Exercise instructions:
The data below holds the lines to copy: everything from the line containing "brown line at" to the line containing "brown rectangle at", both ends included, set down exactly.

*-*-*

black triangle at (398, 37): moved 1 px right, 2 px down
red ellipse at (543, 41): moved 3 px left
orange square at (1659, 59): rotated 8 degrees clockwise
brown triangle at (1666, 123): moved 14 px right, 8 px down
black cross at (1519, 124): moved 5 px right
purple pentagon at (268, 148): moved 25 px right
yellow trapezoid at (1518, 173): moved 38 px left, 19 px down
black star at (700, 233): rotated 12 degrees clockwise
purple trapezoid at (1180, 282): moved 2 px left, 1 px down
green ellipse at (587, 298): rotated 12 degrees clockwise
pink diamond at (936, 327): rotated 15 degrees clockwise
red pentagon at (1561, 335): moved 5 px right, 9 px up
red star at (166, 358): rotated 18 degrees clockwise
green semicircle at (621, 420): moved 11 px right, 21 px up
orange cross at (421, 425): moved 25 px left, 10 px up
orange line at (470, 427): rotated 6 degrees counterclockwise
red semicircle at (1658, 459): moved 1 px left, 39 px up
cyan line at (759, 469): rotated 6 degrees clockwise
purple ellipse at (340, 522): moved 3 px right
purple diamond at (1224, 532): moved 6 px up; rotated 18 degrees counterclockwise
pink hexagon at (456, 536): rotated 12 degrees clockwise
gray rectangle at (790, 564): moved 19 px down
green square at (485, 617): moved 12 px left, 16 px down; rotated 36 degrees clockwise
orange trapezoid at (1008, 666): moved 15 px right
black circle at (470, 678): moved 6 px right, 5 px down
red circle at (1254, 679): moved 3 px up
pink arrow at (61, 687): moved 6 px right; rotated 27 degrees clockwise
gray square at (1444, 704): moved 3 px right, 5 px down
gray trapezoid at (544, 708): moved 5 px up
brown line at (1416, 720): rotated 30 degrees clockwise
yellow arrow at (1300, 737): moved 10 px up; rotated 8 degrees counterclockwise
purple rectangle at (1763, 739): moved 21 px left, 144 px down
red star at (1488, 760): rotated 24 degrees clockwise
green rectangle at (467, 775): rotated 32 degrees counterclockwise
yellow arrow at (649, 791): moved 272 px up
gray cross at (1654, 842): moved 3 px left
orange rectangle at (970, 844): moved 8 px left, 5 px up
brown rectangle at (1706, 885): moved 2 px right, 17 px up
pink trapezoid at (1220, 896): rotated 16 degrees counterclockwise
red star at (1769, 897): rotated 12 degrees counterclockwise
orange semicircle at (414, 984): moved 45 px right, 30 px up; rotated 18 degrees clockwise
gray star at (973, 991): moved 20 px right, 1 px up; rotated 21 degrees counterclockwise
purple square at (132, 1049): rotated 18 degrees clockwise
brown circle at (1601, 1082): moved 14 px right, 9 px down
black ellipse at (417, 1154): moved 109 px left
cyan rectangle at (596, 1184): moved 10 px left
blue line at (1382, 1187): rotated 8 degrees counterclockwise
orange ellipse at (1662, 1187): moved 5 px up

*-*-*

Response box:
brown line at (1416, 720): rotated 30 degrees clockwise
yellow arrow at (1300, 737): moved 10 px up; rotated 8 degrees counterclockwise
purple rectangle at (1763, 739): moved 21 px left, 144 px down
red star at (1488, 760): rotated 24 degrees clockwise
green rectangle at (467, 775): rotated 32 degrees counterclockwise
yellow arrow at (649, 791): moved 272 px up
gray cross at (1654, 842): moved 3 px left
orange rectangle at (970, 844): moved 8 px left, 5 px up
brown rectangle at (1706, 885): moved 2 px right, 17 px up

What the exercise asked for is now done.